WHAT THIS TASK INVOLVES:
Retype the records below word for word, keeping every line in its original order.
+---+
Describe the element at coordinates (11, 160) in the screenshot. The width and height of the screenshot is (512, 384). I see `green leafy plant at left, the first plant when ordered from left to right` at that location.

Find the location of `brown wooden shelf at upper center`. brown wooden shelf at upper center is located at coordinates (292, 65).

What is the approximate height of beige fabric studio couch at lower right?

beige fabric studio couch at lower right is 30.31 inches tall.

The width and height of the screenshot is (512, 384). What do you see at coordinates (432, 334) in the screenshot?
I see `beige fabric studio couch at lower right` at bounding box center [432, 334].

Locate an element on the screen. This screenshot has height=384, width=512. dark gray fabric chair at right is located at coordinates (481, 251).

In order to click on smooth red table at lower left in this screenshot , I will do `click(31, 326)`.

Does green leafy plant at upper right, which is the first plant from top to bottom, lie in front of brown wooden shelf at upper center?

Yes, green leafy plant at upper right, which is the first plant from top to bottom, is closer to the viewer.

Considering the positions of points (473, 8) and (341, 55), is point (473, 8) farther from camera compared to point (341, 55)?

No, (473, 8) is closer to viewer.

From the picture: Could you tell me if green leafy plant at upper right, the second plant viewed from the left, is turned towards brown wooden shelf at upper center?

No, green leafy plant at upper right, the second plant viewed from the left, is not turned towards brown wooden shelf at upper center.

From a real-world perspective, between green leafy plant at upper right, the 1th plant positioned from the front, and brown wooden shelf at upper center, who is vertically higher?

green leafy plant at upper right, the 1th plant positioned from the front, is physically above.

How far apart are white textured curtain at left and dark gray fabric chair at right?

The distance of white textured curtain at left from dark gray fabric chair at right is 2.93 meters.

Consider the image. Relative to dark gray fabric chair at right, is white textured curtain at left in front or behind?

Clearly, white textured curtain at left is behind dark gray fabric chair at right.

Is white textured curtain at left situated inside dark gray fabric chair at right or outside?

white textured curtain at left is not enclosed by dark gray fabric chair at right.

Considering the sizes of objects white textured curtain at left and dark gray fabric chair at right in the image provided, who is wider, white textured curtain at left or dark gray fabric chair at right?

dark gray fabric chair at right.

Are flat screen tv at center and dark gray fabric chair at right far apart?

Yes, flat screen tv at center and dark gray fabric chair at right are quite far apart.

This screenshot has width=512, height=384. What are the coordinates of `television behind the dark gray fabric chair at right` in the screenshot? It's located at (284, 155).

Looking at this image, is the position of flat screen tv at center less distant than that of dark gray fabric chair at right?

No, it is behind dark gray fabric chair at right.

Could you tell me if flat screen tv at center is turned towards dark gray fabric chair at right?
+---+
ANSWER FOR THE TASK:
Describe the element at coordinates (11, 160) in the screenshot. The width and height of the screenshot is (512, 384). I see `green leafy plant at left, the first plant when ordered from left to right` at that location.

Find the location of `brown wooden shelf at upper center`. brown wooden shelf at upper center is located at coordinates (292, 65).

What is the approximate height of beige fabric studio couch at lower right?

beige fabric studio couch at lower right is 30.31 inches tall.

The width and height of the screenshot is (512, 384). What do you see at coordinates (432, 334) in the screenshot?
I see `beige fabric studio couch at lower right` at bounding box center [432, 334].

Locate an element on the screen. This screenshot has height=384, width=512. dark gray fabric chair at right is located at coordinates (481, 251).

In order to click on smooth red table at lower left in this screenshot , I will do `click(31, 326)`.

Does green leafy plant at upper right, which is the first plant from top to bottom, lie in front of brown wooden shelf at upper center?

Yes, green leafy plant at upper right, which is the first plant from top to bottom, is closer to the viewer.

Considering the positions of points (473, 8) and (341, 55), is point (473, 8) farther from camera compared to point (341, 55)?

No, (473, 8) is closer to viewer.

From the picture: Could you tell me if green leafy plant at upper right, the second plant viewed from the left, is turned towards brown wooden shelf at upper center?

No, green leafy plant at upper right, the second plant viewed from the left, is not turned towards brown wooden shelf at upper center.

From a real-world perspective, between green leafy plant at upper right, the 1th plant positioned from the front, and brown wooden shelf at upper center, who is vertically higher?

green leafy plant at upper right, the 1th plant positioned from the front, is physically above.

How far apart are white textured curtain at left and dark gray fabric chair at right?

The distance of white textured curtain at left from dark gray fabric chair at right is 2.93 meters.

Consider the image. Relative to dark gray fabric chair at right, is white textured curtain at left in front or behind?

Clearly, white textured curtain at left is behind dark gray fabric chair at right.

Is white textured curtain at left situated inside dark gray fabric chair at right or outside?

white textured curtain at left is not enclosed by dark gray fabric chair at right.

Considering the sizes of objects white textured curtain at left and dark gray fabric chair at right in the image provided, who is wider, white textured curtain at left or dark gray fabric chair at right?

dark gray fabric chair at right.

Are flat screen tv at center and dark gray fabric chair at right far apart?

Yes, flat screen tv at center and dark gray fabric chair at right are quite far apart.

This screenshot has width=512, height=384. What are the coordinates of `television behind the dark gray fabric chair at right` in the screenshot? It's located at (284, 155).

Looking at this image, is the position of flat screen tv at center less distant than that of dark gray fabric chair at right?

No, it is behind dark gray fabric chair at right.

Could you tell me if flat screen tv at center is turned towards dark gray fabric chair at right?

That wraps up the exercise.